Please copy out each entry, word for word.

Version difference data
────────
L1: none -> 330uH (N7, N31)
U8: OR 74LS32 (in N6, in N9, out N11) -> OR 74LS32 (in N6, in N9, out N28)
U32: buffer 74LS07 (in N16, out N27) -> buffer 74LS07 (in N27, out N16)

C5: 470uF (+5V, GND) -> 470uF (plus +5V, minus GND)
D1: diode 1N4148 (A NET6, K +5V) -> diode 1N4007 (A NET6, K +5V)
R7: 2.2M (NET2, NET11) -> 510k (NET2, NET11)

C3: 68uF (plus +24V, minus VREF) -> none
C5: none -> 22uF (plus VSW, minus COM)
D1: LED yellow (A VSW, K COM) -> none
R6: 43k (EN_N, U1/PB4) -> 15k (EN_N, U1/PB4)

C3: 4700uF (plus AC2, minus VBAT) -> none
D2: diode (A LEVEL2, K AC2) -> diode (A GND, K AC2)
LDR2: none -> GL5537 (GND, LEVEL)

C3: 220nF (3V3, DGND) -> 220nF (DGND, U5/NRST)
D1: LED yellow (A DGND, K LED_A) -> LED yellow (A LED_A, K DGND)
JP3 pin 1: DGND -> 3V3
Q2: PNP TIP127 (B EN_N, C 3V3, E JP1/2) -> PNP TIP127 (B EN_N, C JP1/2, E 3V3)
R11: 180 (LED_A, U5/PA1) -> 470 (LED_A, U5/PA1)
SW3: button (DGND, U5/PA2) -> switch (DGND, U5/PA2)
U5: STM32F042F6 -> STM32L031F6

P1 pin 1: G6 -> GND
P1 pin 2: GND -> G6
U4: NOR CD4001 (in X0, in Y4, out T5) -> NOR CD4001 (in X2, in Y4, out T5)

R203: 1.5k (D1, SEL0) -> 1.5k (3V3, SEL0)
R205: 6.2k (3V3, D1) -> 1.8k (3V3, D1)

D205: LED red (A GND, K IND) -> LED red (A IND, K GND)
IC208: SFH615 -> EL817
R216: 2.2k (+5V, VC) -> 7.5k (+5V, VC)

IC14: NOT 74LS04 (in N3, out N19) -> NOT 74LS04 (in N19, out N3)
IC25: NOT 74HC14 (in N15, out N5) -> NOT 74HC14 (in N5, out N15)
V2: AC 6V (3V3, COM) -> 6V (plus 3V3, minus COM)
────────
● **RESPONSE AREA**:
L1: none -> 330uH (N7, N31)
U8: OR 74LS32 (in N6, in N9, out N11) -> OR 74LS32 (in N6, in N9, out N28)
U32: buffer 74LS07 (in N16, out N27) -> buffer 74LS07 (in N27, out N16)

C5: 470uF (+5V, GND) -> 470uF (plus +5V, minus GND)
D1: diode 1N4148 (A NET6, K +5V) -> diode 1N4007 (A NET6, K +5V)
R7: 2.2M (NET2, NET11) -> 510k (NET2, NET11)

C3: 68uF (plus +24V, minus VREF) -> none
C5: none -> 22uF (plus VSW, minus COM)
D1: LED yellow (A VSW, K COM) -> none
R6: 43k (EN_N, U1/PB4) -> 15k (EN_N, U1/PB4)

C3: 4700uF (plus AC2, minus VBAT) -> none
D2: diode (A LEVEL2, K AC2) -> diode (A GND, K AC2)
LDR2: none -> GL5537 (GND, LEVEL)

C3: 220nF (3V3, DGND) -> 220nF (DGND, U5/NRST)
D1: LED yellow (A DGND, K LED_A) -> LED yellow (A LED_A, K DGND)
JP3 pin 1: DGND -> 3V3
Q2: PNP TIP127 (B EN_N, C 3V3, E JP1/2) -> PNP TIP127 (B EN_N, C JP1/2, E 3V3)
R11: 180 (LED_A, U5/PA1) -> 470 (LED_A, U5/PA1)
SW3: button (DGND, U5/PA2) -> switch (DGND, U5/PA2)
U5: STM32F042F6 -> STM32L031F6

P1 pin 1: G6 -> GND
P1 pin 2: GND -> G6
U4: NOR CD4001 (in X0, in Y4, out T5) -> NOR CD4001 (in X2, in Y4, out T5)

R203: 1.5k (D1, SEL0) -> 1.5k (3V3, SEL0)
R205: 6.2k (3V3, D1) -> 1.8k (3V3, D1)

D205: LED red (A GND, K IND) -> LED red (A IND, K GND)
IC208: SFH615 -> EL817
R216: 2.2k (+5V, VC) -> 7.5k (+5V, VC)

IC14: NOT 74LS04 (in N3, out N19) -> NOT 74LS04 (in N19, out N3)
IC25: NOT 74HC14 (in N15, out N5) -> NOT 74HC14 (in N5, out N15)
V2: AC 6V (3V3, COM) -> 6V (plus 3V3, minus COM)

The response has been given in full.